[Object correspondence data]
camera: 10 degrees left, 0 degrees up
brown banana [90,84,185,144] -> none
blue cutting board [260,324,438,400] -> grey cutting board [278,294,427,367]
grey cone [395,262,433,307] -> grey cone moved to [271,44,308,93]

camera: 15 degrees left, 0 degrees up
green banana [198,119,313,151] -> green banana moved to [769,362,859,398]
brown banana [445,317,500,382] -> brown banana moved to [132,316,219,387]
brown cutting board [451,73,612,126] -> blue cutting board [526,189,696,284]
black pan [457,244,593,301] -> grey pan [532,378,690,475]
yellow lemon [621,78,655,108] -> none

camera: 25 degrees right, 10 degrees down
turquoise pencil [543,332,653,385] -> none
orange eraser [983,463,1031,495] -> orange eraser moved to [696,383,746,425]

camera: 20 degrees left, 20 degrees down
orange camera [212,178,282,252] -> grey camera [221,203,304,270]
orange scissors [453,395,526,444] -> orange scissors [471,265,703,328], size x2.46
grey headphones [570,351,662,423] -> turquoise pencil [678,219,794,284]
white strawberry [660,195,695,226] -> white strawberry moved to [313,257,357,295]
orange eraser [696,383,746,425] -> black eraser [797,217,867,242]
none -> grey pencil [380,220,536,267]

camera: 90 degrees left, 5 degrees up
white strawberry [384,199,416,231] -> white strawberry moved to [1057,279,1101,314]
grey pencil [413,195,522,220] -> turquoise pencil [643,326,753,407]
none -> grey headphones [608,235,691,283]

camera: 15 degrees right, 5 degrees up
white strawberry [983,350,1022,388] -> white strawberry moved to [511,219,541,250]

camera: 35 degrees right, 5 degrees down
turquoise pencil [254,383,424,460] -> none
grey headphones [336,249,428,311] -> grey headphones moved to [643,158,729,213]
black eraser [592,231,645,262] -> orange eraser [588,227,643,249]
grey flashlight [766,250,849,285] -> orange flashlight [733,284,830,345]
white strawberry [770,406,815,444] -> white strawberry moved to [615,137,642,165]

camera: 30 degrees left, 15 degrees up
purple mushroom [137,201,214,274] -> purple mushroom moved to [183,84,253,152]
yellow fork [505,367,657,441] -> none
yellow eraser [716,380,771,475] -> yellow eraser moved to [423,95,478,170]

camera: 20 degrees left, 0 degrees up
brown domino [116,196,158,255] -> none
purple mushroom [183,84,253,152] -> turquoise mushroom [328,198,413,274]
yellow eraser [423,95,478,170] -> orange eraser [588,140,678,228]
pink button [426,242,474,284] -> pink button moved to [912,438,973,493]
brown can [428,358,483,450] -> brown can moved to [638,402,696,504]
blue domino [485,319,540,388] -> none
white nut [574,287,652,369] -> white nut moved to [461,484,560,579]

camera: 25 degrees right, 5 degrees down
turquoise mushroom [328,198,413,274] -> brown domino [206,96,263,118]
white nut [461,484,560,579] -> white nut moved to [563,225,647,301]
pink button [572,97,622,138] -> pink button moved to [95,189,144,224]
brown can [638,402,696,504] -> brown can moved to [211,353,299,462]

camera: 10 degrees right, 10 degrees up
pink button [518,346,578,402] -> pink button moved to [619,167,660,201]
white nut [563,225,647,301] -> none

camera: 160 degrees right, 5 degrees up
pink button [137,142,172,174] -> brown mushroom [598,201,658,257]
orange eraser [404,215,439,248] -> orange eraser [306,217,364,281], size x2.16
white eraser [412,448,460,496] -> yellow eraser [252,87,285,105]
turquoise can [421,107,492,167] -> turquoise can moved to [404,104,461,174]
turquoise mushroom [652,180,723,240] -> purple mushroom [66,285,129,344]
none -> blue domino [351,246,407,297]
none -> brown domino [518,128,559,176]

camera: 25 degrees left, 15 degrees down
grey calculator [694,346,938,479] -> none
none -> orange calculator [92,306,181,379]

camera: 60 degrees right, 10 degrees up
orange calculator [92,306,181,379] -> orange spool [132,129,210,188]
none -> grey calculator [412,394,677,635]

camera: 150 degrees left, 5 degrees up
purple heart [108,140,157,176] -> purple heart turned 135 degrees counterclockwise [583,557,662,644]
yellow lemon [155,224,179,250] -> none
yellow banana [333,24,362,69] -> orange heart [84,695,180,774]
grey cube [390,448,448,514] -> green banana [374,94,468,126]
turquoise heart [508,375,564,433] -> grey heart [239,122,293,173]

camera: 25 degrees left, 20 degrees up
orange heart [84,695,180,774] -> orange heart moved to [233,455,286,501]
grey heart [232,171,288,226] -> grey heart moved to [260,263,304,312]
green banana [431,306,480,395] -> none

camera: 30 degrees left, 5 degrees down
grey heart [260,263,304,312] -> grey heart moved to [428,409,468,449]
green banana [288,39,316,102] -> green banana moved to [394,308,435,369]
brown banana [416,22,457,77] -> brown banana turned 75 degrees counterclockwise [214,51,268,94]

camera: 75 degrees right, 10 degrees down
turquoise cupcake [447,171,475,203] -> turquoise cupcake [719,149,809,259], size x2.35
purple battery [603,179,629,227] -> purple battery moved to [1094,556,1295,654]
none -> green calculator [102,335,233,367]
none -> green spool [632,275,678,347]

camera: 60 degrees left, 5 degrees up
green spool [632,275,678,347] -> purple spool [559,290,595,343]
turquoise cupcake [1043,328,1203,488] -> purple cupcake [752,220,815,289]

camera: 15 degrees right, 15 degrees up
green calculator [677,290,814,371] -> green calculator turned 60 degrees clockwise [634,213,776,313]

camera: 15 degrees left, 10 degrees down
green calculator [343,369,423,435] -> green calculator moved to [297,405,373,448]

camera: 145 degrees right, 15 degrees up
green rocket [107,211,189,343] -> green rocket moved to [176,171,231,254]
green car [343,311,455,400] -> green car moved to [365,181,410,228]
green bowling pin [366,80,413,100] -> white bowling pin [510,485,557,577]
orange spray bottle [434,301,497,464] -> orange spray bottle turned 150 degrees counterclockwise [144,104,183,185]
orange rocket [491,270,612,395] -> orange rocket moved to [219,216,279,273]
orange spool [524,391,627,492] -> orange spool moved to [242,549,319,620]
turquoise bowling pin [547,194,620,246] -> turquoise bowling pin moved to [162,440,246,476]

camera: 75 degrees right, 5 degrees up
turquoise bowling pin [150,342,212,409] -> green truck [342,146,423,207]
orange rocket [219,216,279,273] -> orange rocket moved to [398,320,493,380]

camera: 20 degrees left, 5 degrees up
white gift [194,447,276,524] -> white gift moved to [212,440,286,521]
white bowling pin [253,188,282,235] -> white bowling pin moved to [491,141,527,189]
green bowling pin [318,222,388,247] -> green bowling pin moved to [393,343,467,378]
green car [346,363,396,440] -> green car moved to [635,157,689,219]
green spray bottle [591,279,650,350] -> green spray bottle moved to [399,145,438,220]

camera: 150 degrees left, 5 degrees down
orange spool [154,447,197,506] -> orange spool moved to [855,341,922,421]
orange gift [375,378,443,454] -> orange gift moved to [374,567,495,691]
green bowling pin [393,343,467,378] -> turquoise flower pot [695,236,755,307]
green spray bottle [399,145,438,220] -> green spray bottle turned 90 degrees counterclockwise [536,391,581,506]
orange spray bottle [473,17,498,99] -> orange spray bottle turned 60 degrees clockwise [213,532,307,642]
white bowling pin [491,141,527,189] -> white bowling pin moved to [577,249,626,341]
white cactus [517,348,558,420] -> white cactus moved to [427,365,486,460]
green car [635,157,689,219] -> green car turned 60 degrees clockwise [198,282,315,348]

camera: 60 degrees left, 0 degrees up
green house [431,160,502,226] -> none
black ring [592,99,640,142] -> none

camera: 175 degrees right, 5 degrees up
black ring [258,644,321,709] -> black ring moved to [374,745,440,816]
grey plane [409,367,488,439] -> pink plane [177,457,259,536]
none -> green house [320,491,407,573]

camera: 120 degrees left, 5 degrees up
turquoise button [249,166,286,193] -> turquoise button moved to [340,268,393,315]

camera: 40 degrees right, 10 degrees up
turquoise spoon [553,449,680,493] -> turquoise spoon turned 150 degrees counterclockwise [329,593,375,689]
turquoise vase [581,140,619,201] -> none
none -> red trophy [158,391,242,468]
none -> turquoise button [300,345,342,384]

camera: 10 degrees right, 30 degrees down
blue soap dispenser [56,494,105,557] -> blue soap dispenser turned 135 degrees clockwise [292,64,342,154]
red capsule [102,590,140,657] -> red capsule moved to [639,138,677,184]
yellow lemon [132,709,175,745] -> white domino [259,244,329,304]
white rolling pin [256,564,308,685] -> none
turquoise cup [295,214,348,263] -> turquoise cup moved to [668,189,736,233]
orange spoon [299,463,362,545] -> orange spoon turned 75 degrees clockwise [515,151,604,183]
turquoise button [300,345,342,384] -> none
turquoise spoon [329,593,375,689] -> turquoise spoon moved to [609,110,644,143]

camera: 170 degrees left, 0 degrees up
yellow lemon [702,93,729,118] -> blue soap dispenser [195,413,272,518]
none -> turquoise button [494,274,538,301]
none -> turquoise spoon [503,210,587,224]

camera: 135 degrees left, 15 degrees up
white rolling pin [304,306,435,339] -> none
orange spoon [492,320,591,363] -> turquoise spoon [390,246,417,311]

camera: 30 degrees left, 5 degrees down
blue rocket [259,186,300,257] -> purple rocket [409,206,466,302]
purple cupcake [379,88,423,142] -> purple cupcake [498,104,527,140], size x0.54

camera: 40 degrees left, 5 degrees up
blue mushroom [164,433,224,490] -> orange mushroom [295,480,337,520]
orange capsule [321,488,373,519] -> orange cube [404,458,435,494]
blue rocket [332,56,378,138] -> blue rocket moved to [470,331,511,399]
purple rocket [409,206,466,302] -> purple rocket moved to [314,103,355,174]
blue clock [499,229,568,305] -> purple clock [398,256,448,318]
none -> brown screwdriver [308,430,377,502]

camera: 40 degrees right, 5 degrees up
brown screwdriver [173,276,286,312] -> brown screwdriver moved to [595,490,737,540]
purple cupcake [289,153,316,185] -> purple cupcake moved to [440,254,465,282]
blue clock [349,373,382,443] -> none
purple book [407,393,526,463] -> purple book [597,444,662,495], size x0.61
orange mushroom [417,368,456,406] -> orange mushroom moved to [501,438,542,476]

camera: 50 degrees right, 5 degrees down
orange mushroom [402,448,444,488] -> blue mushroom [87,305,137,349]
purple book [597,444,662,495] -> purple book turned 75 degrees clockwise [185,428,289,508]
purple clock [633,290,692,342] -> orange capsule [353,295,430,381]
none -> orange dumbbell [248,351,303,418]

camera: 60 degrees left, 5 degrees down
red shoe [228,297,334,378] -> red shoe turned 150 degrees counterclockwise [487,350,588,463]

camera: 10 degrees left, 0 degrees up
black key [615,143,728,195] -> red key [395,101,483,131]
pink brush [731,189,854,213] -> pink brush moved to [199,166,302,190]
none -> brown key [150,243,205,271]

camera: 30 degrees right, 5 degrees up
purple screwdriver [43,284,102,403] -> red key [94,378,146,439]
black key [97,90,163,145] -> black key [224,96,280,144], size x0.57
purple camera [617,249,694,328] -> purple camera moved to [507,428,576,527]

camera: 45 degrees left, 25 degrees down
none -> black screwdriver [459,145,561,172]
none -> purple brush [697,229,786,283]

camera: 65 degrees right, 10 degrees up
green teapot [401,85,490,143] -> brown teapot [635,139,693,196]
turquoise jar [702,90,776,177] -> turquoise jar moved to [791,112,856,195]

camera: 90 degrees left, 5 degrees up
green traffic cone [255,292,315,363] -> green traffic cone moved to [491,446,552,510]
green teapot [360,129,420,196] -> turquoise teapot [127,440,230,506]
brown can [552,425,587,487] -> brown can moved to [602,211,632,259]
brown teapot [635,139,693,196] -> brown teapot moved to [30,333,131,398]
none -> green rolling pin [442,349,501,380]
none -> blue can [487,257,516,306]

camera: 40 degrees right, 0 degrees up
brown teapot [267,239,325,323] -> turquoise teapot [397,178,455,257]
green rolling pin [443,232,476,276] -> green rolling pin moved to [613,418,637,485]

What this task involves: Extract every line from the records above that contains the word "yellow".

Exercise result:
yellow lemon [621,78,655,108] -> none
yellow fork [505,367,657,441] -> none
yellow eraser [716,380,771,475] -> yellow eraser moved to [423,95,478,170]
yellow eraser [423,95,478,170] -> orange eraser [588,140,678,228]
white eraser [412,448,460,496] -> yellow eraser [252,87,285,105]
yellow lemon [155,224,179,250] -> none
yellow banana [333,24,362,69] -> orange heart [84,695,180,774]
yellow lemon [132,709,175,745] -> white domino [259,244,329,304]
yellow lemon [702,93,729,118] -> blue soap dispenser [195,413,272,518]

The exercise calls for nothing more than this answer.